══ Data for processing ══

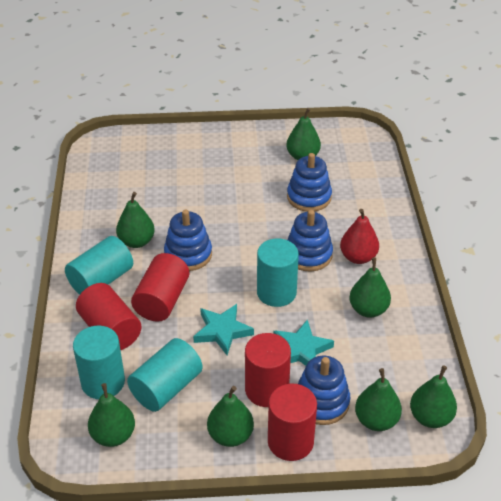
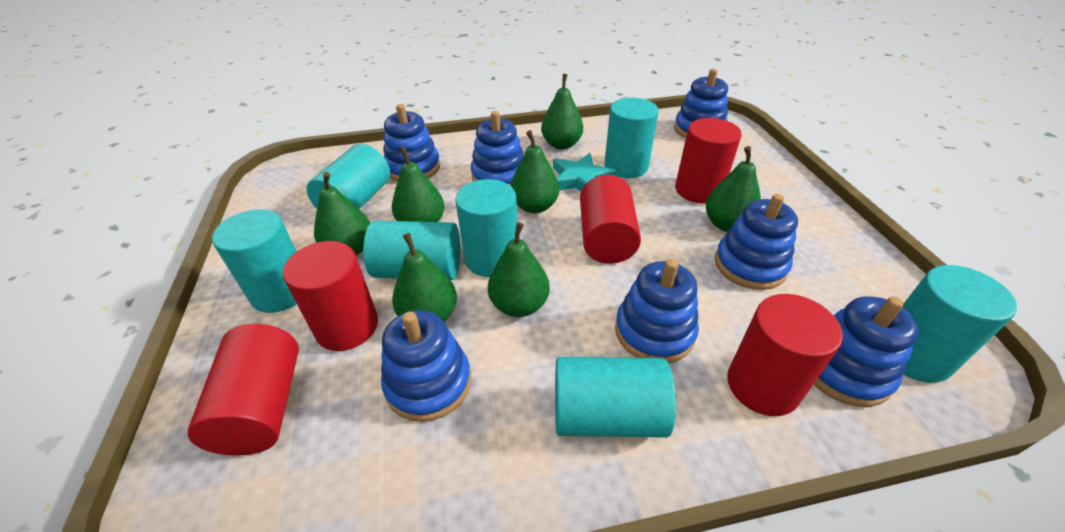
blue stacking toy: 4 -> 7
red cylinder: 4 -> 5
red pear: 1 -> 0
turquoise cylinder: 4 -> 7
turquoise star: 2 -> 1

═══

■ Requirement: What you hand back should match the entries above exactly, except that no picture appears.

■ Solution to this task:
blue stacking toy: 4 -> 7
red cylinder: 4 -> 5
red pear: 1 -> 0
turquoise cylinder: 4 -> 7
turquoise star: 2 -> 1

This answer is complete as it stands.